▶ [Task description]:
Which of the lines in the data below contain the string "minus"? Copy each of them.

▶ [Exercise inputs]:

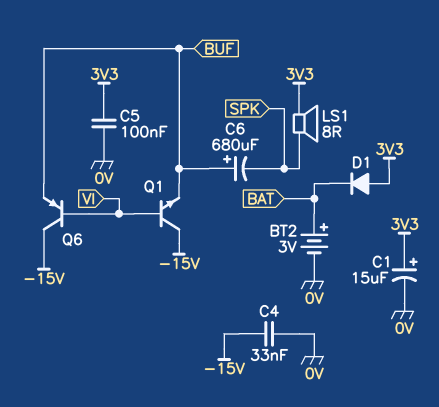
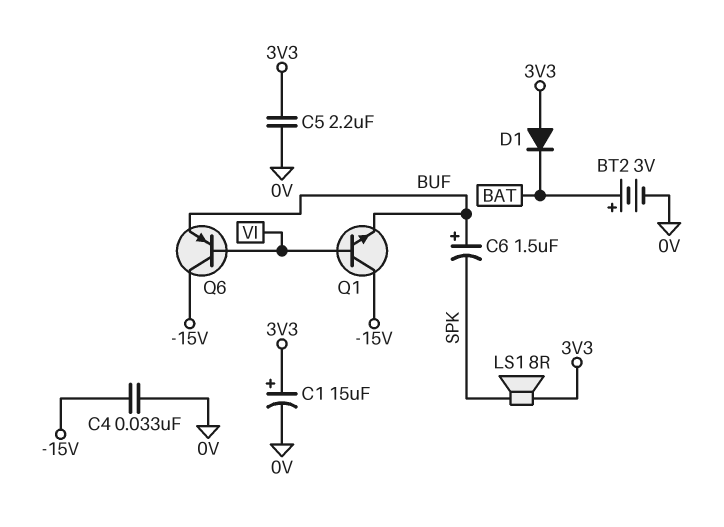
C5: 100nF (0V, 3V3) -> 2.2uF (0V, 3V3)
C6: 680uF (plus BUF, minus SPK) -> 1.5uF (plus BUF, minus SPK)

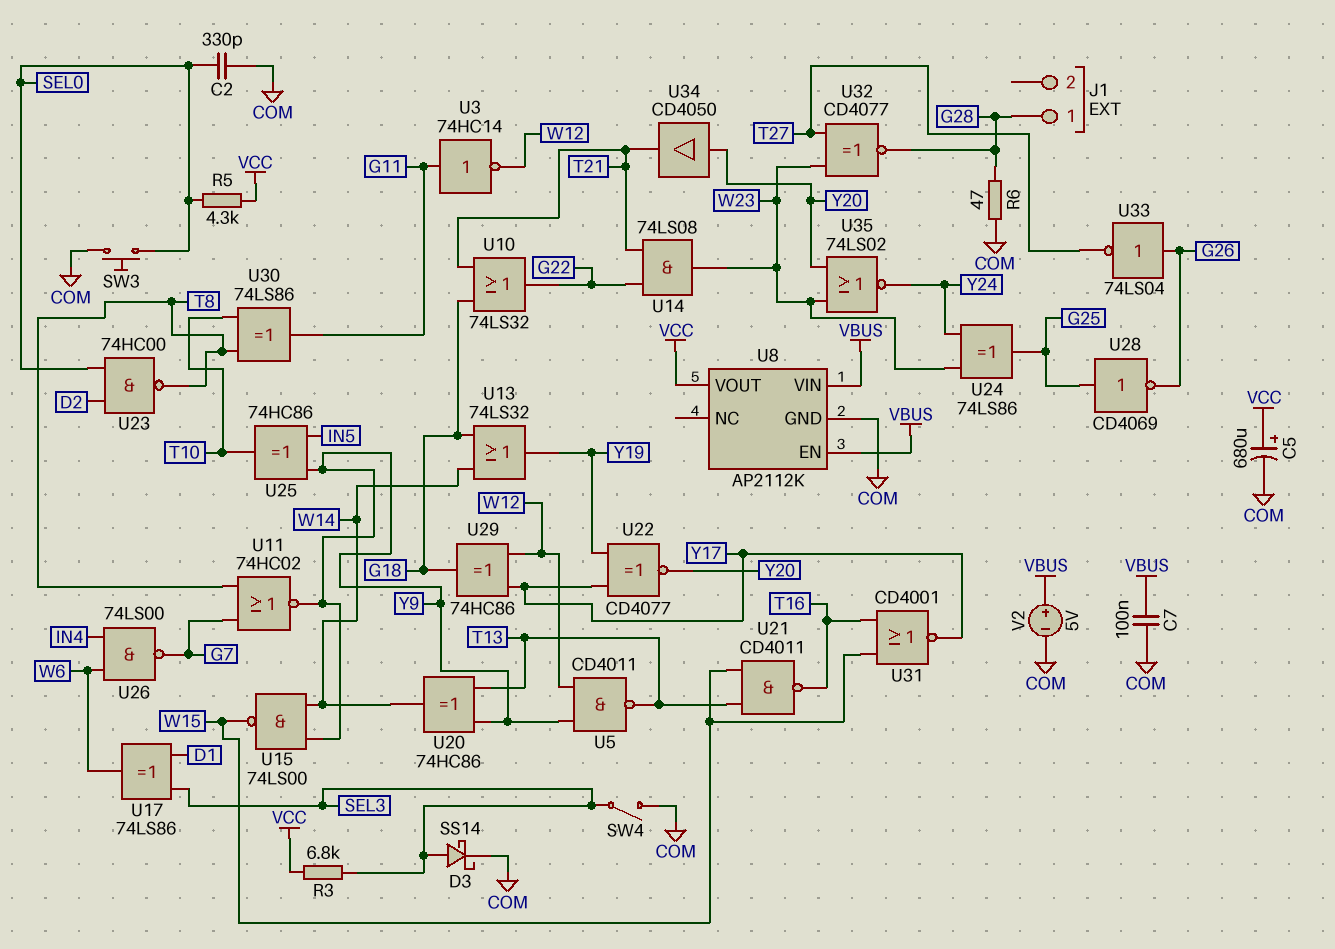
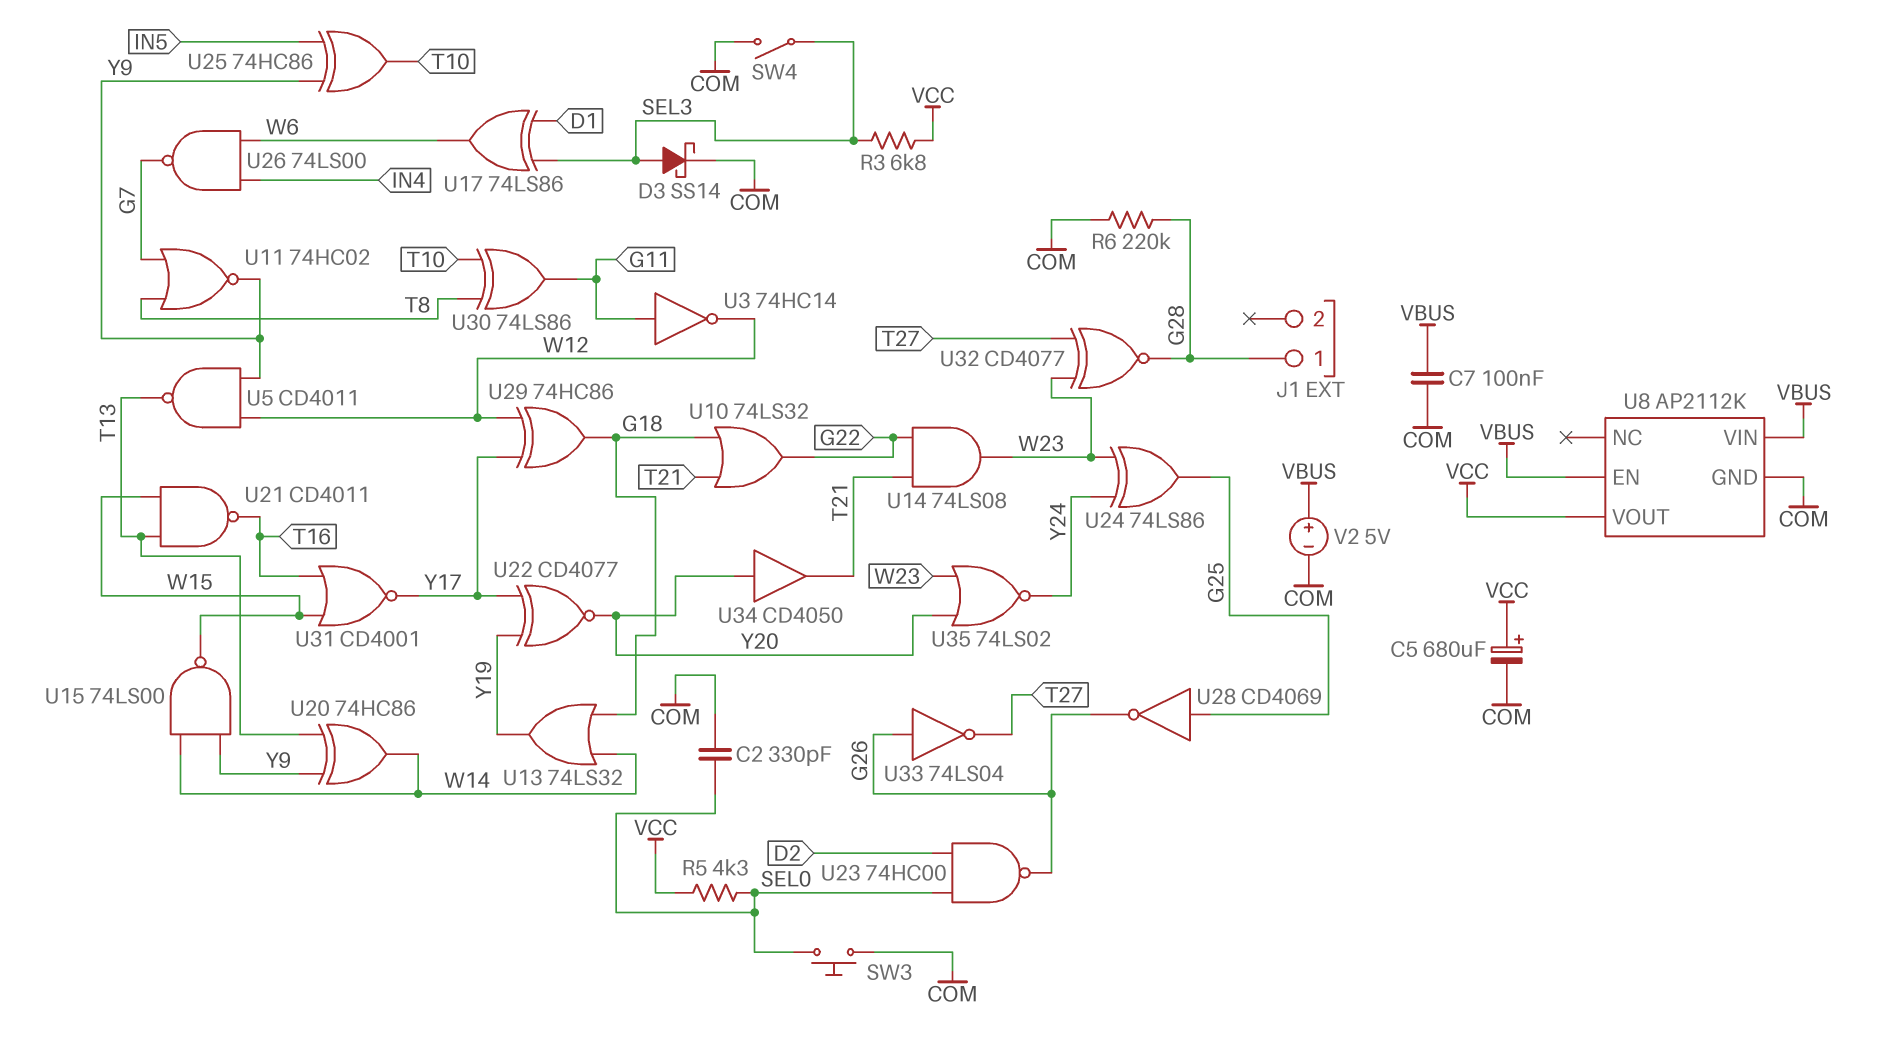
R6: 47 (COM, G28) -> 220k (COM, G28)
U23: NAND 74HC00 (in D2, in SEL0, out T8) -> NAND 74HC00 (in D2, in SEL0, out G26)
...
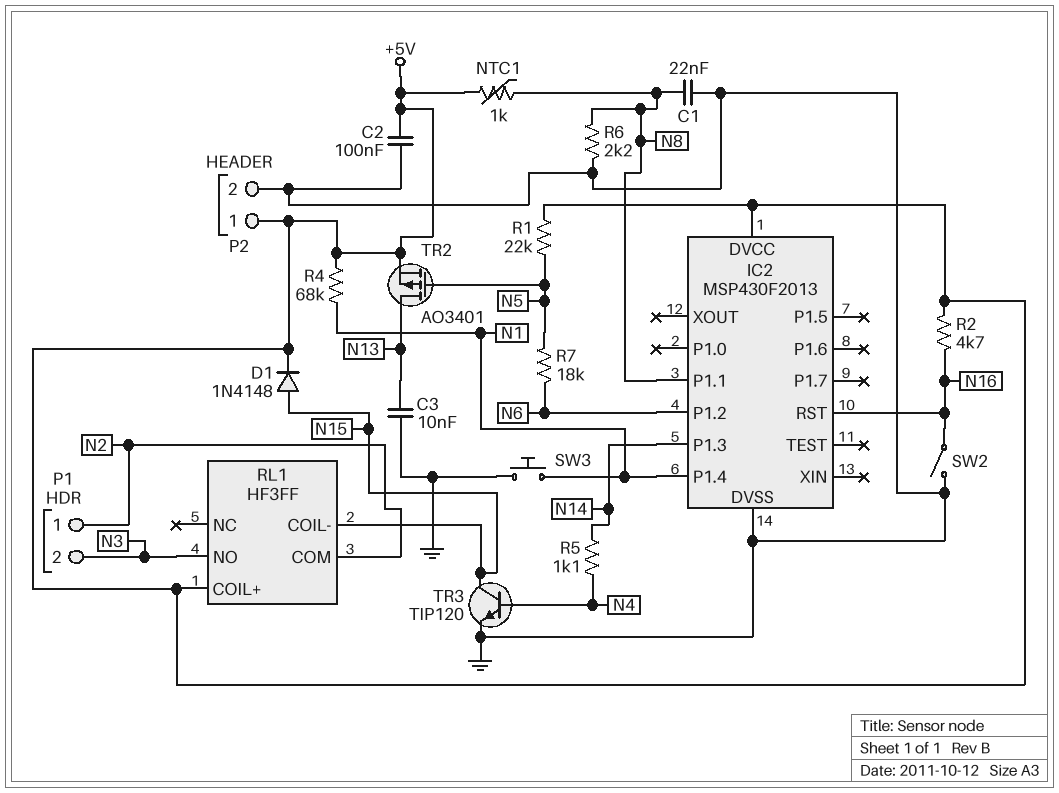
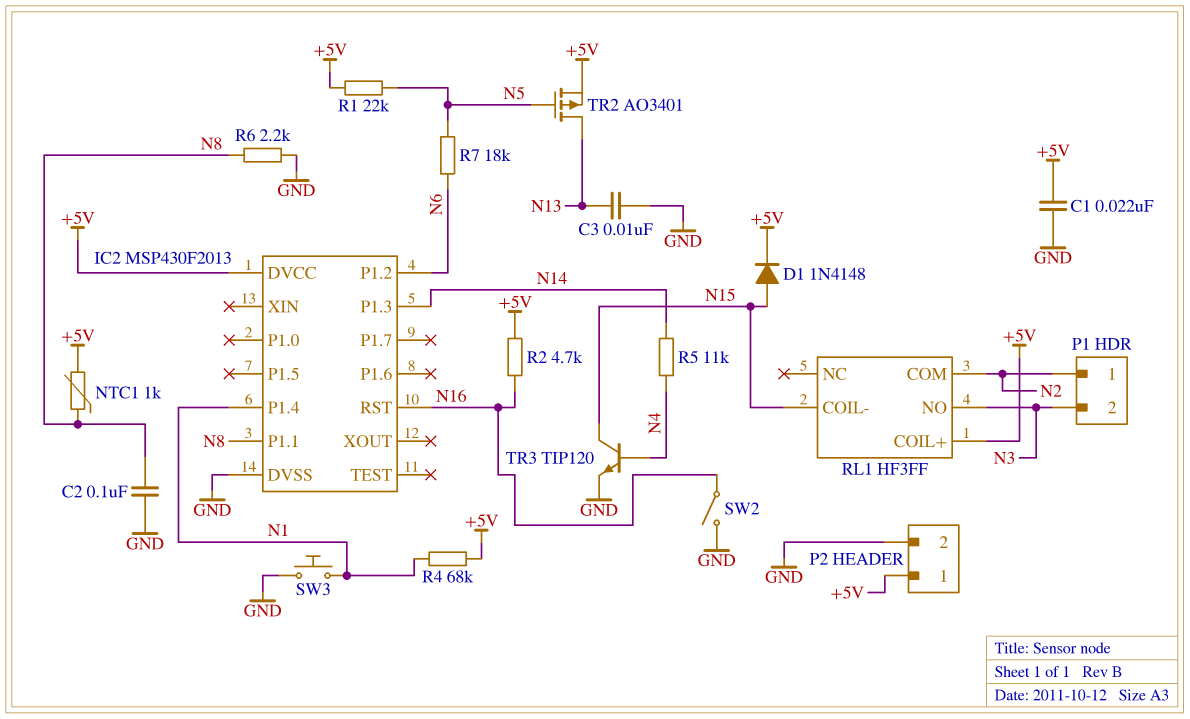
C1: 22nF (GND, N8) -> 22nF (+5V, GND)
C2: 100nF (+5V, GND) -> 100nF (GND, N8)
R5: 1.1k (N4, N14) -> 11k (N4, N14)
...
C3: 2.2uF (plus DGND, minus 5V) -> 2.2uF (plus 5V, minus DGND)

▶ [Written solution]:
C6: 680uF (plus BUF, minus SPK) -> 1.5uF (plus BUF, minus SPK)
C3: 2.2uF (plus DGND, minus 5V) -> 2.2uF (plus 5V, minus DGND)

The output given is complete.